#### WHAT THE EXERCISE ASKS
Lines containing "orange" should be pulled from the material below.

RECORD SET: Begin

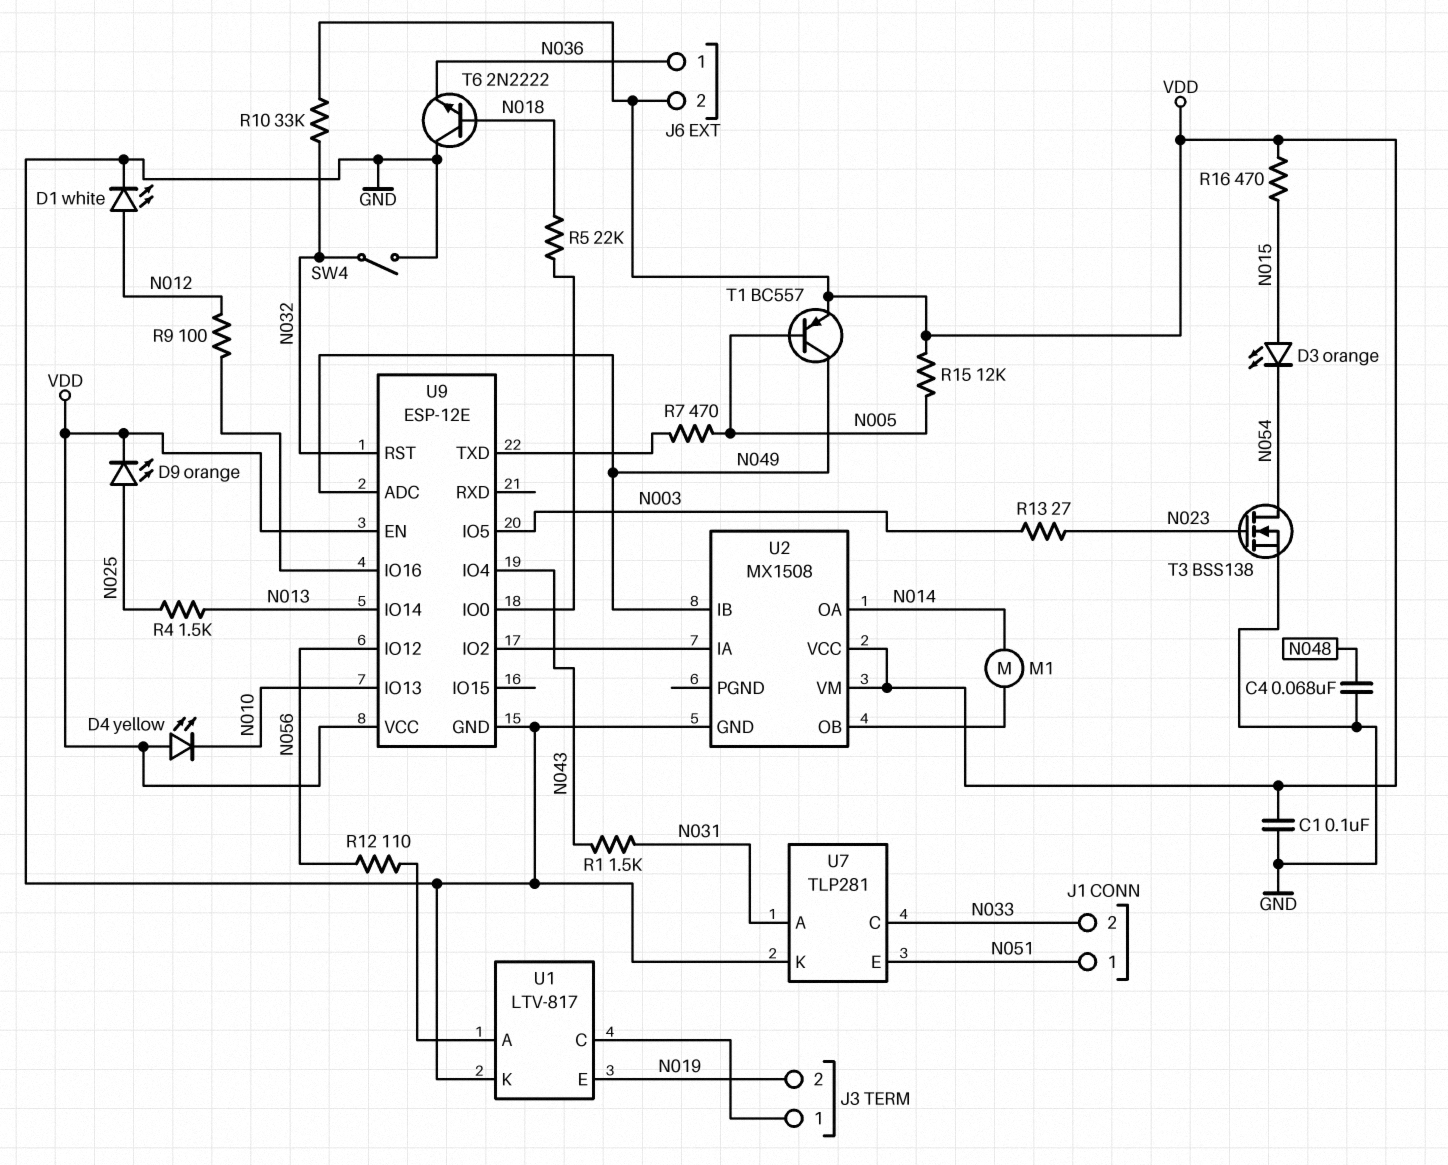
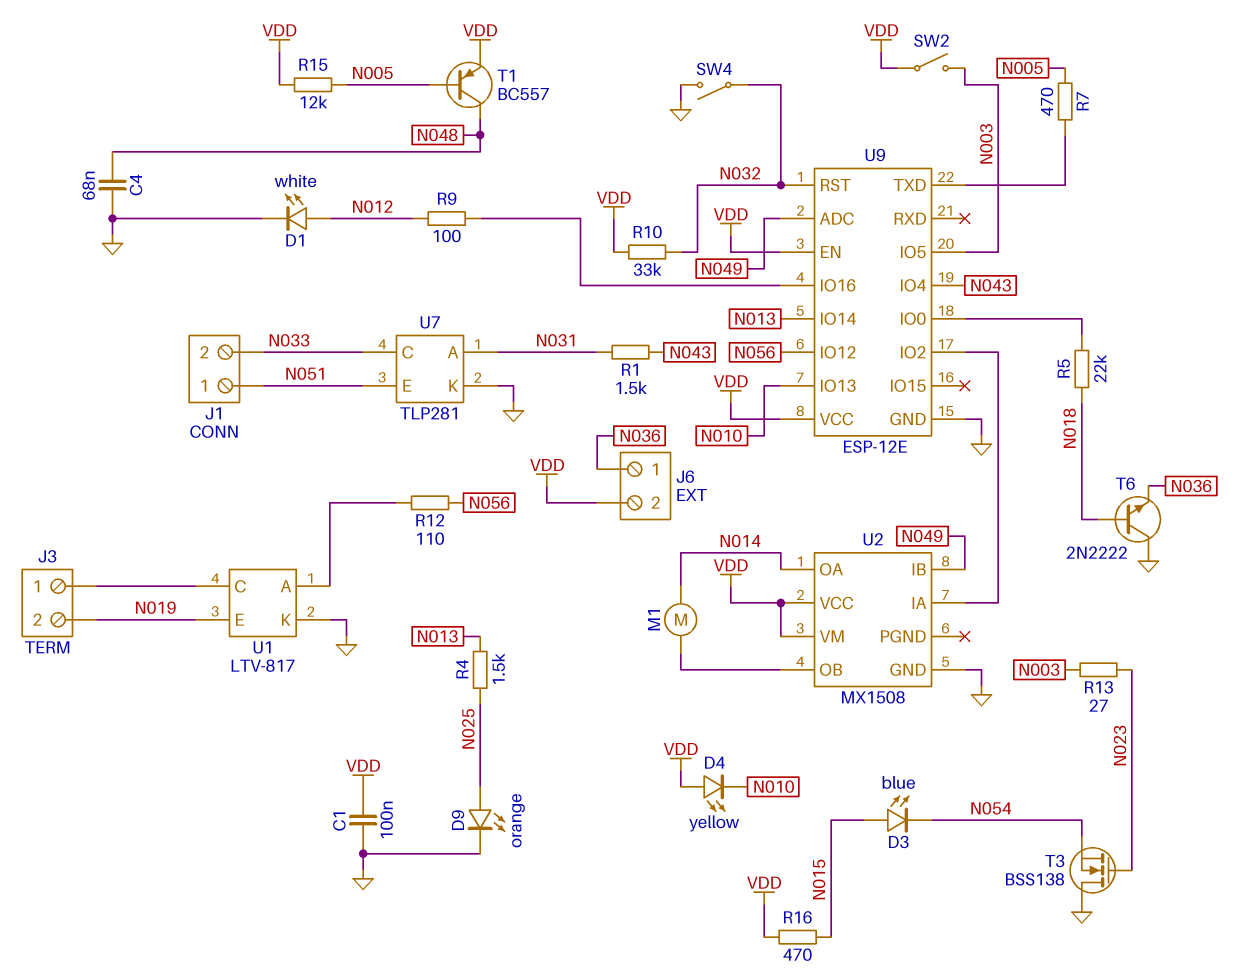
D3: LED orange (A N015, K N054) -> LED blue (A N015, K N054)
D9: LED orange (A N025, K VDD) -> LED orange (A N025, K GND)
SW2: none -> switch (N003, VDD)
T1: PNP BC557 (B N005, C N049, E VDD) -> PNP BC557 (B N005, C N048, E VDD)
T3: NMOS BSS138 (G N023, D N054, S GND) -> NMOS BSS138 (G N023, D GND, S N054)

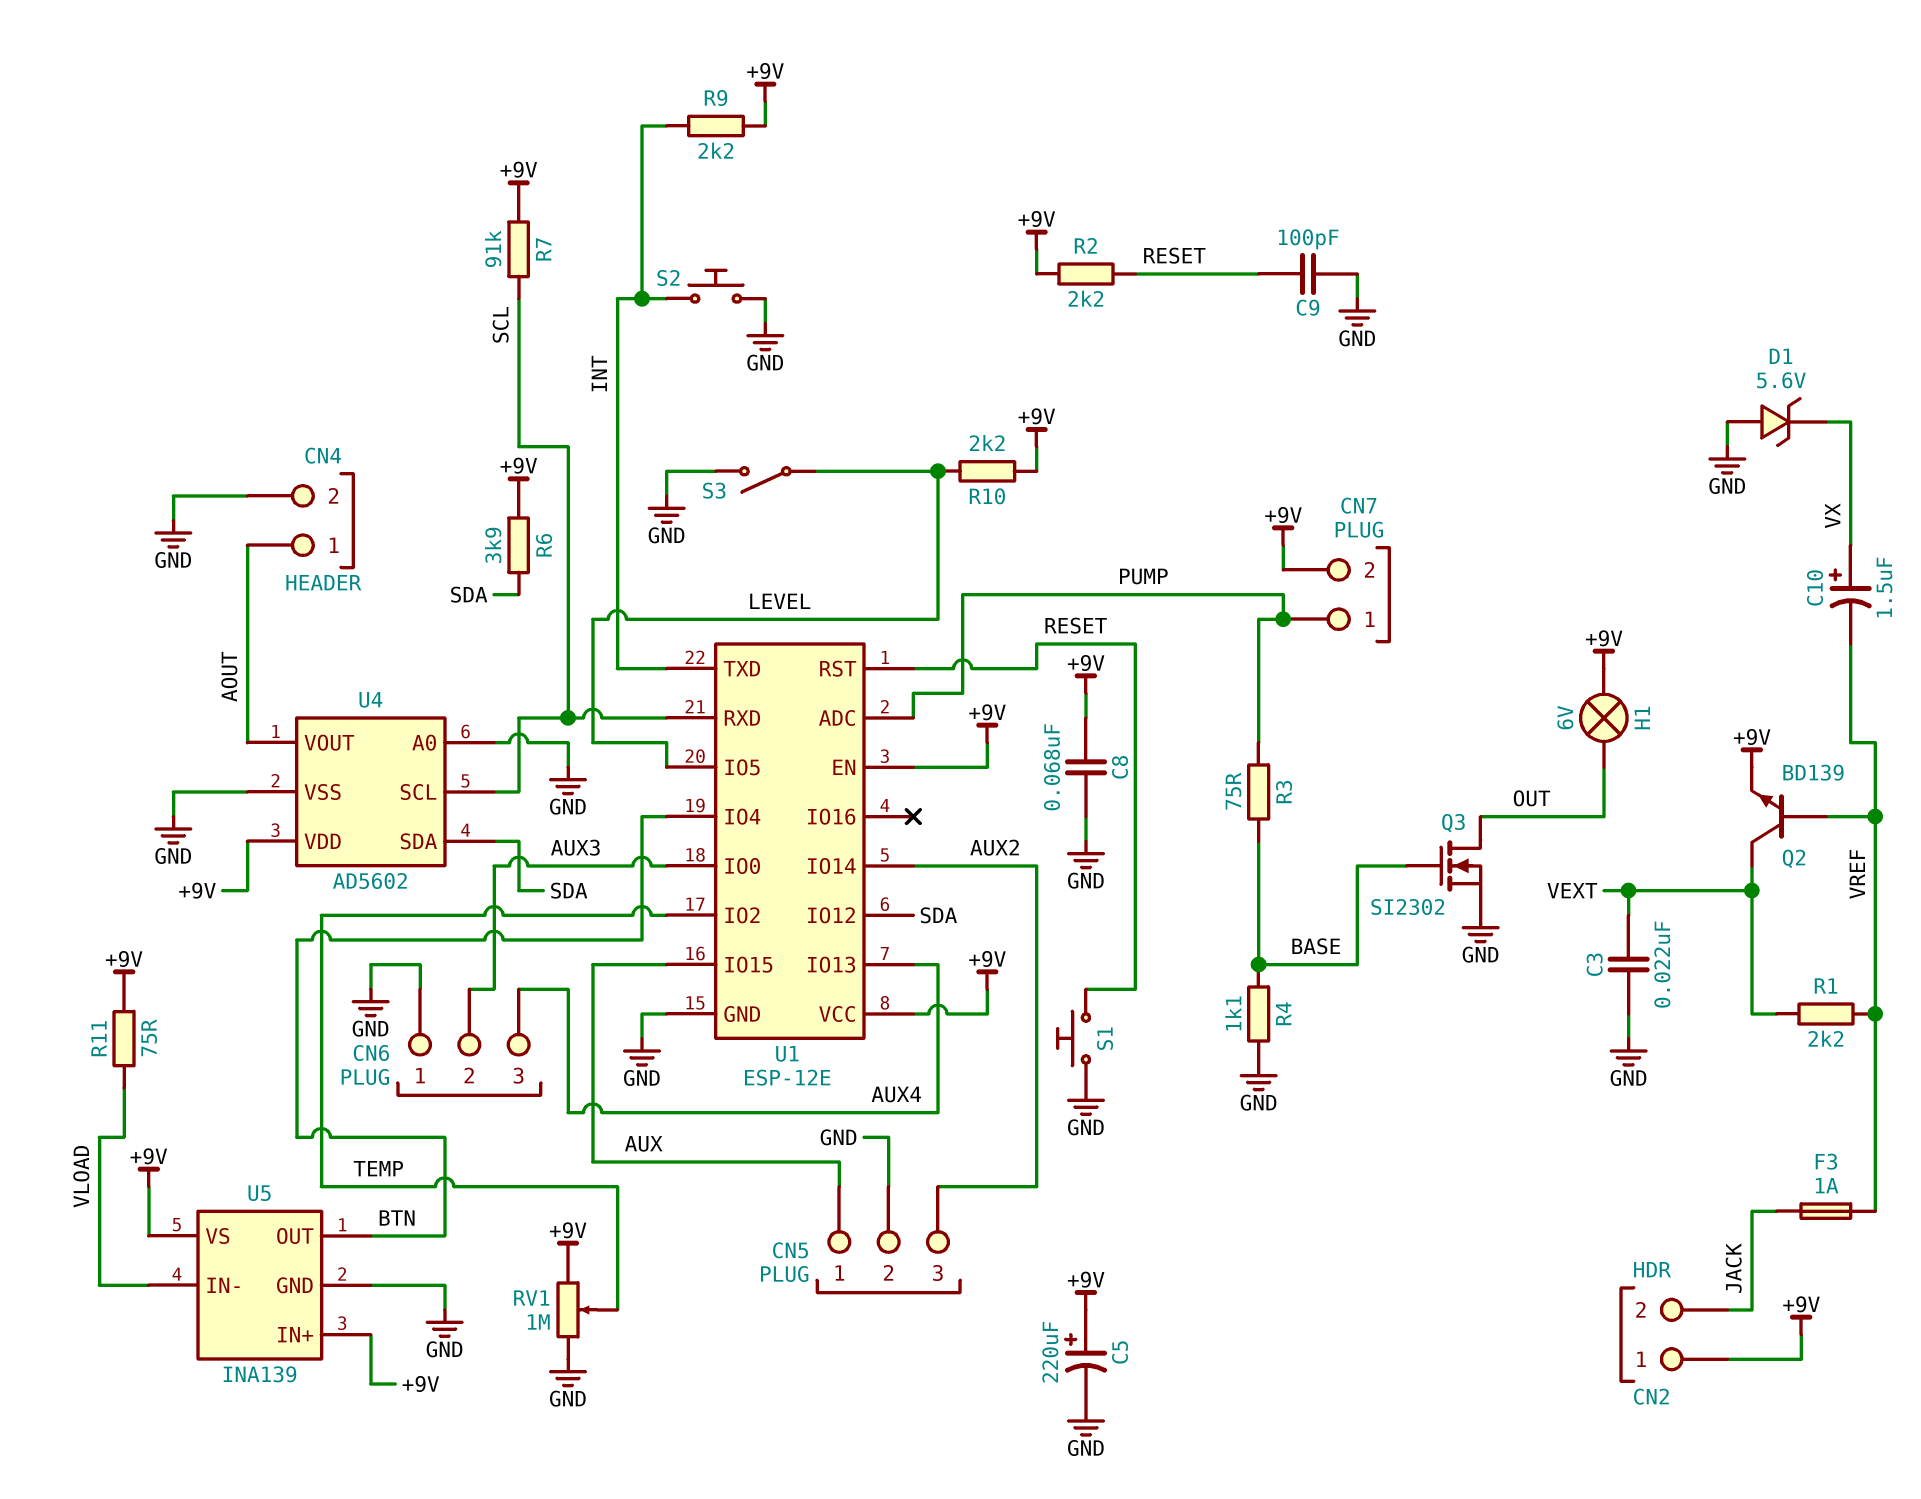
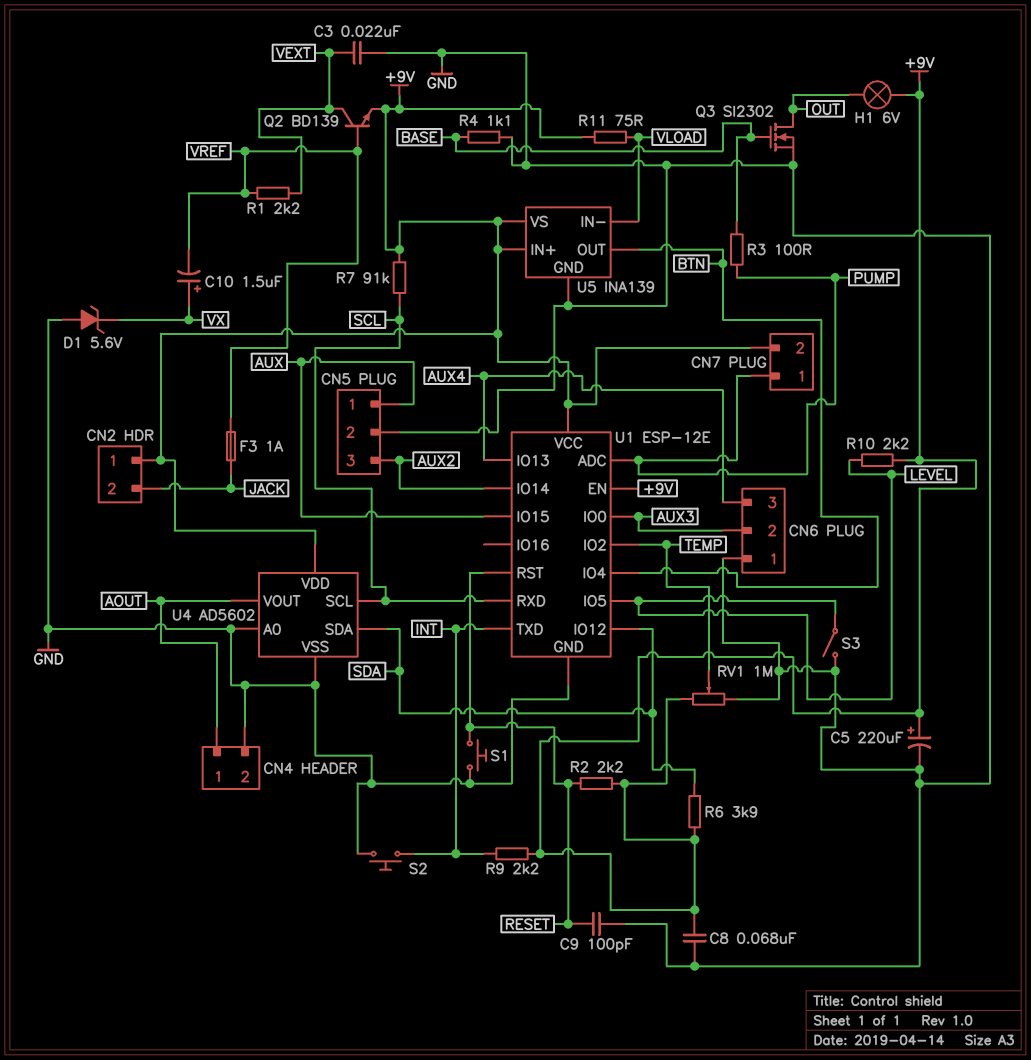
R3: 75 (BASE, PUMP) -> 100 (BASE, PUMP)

RECORD SET: End

#### RESPONSE TO THIS TASK
D3: LED orange (A N015, K N054) -> LED blue (A N015, K N054)
D9: LED orange (A N025, K VDD) -> LED orange (A N025, K GND)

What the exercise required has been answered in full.